# [Task]
In the records below, find each line that holds "first" and return it.

# [Records for this exercise]
• • • • • • •
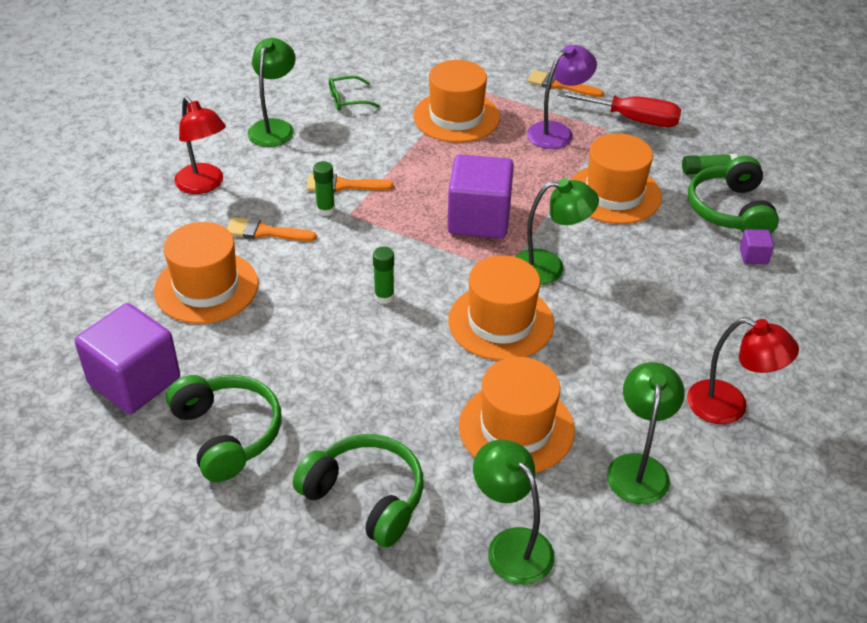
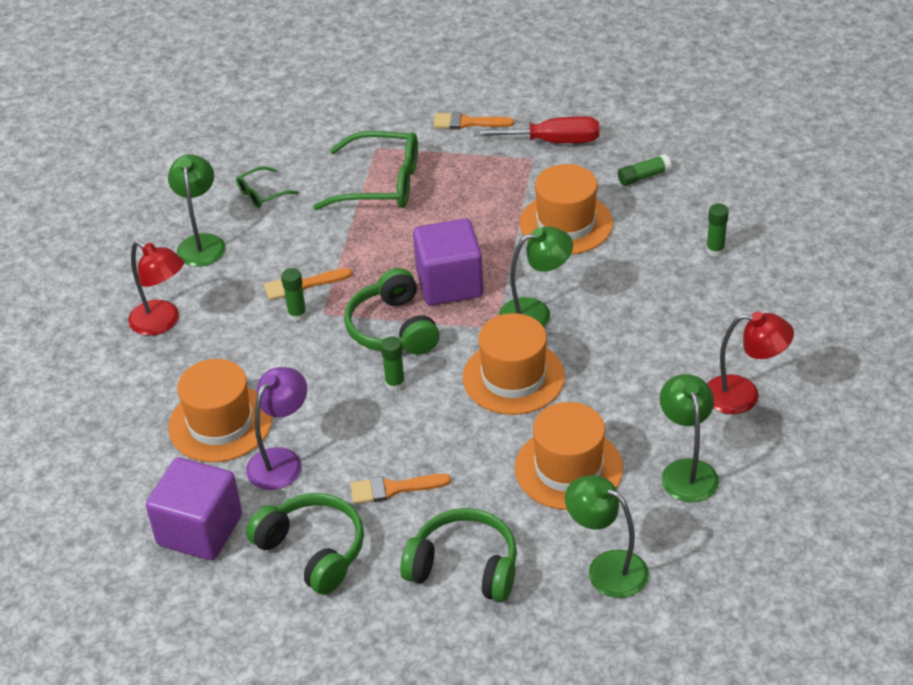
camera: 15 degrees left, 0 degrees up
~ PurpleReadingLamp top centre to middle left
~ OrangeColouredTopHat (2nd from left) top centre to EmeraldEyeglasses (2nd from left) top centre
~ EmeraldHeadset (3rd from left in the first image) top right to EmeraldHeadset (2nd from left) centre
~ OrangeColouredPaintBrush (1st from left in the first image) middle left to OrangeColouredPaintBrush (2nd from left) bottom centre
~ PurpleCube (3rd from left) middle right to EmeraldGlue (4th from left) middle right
• • • • • • •
# [Task result]
~ EmeraldHeadset (3rd from left in the first image) top right to EmeraldHeadset (2nd from left) centre
~ OrangeColouredPaintBrush (1st from left in the first image) middle left to OrangeColouredPaintBrush (2nd from left) bottom centre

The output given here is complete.